[Difference listings]
#####

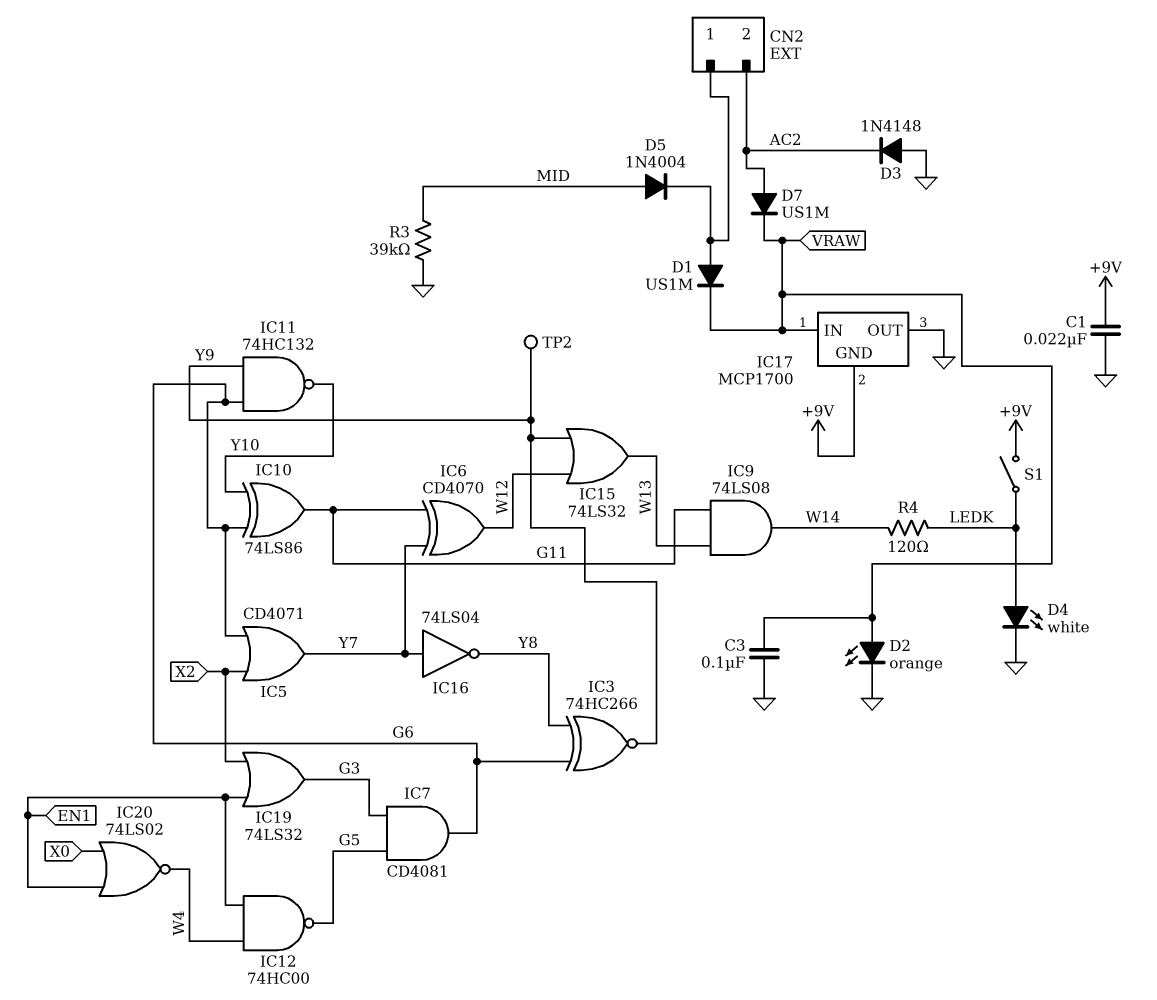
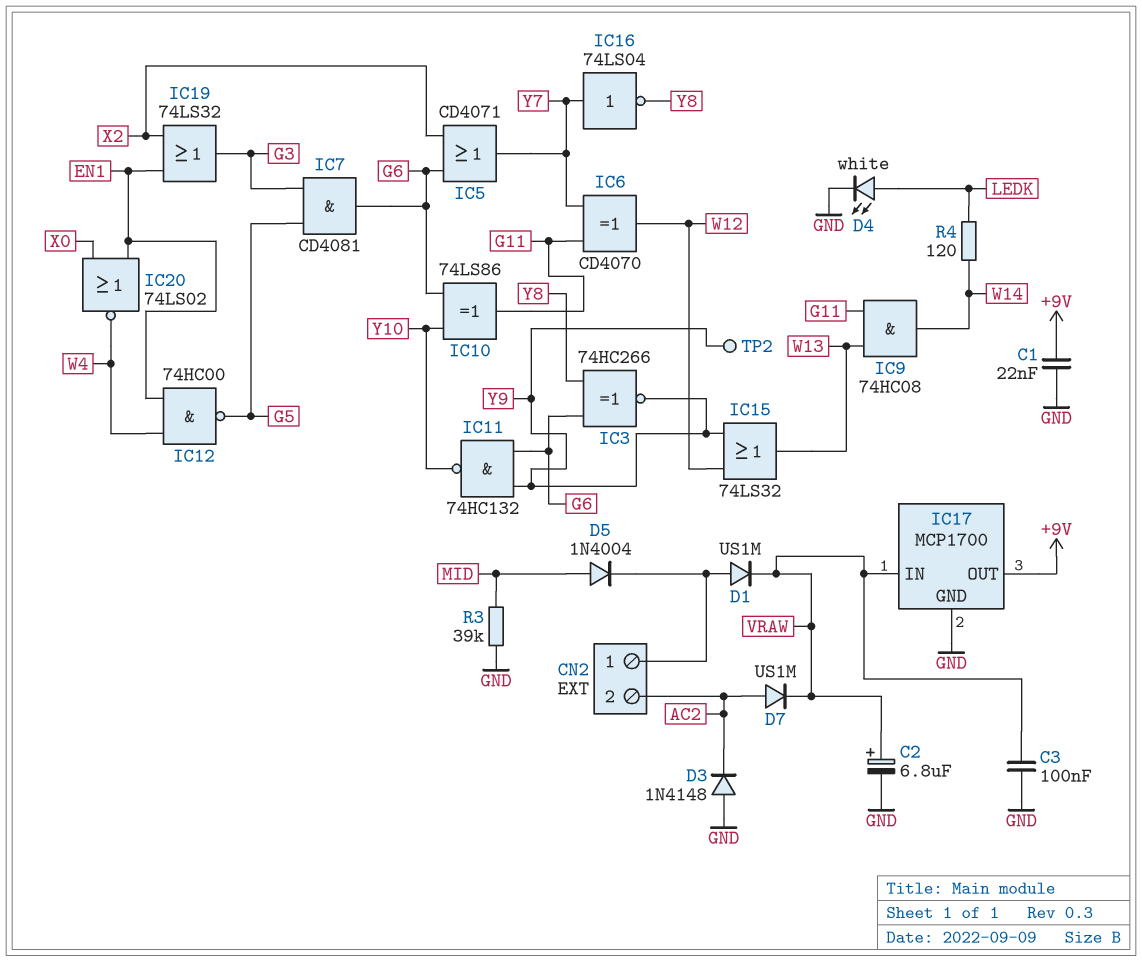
C2: none -> 6.8uF (plus VRAW, minus GND)
D2: LED orange (A VRAW, K GND) -> none
IC9: AND 74LS08 (in G11, in W13, out W14) -> AND 74HC08 (in G11, in W13, out W14)
IC17 pin GND: +9V -> GND
IC17 pin OUT: GND -> +9V
S1: switch (+9V, LEDK) -> none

#####

== What you have to do ==
Each line holding "VRAW" in the records should be copied out.

== Response box ==
C2: none -> 6.8uF (plus VRAW, minus GND)
D2: LED orange (A VRAW, K GND) -> none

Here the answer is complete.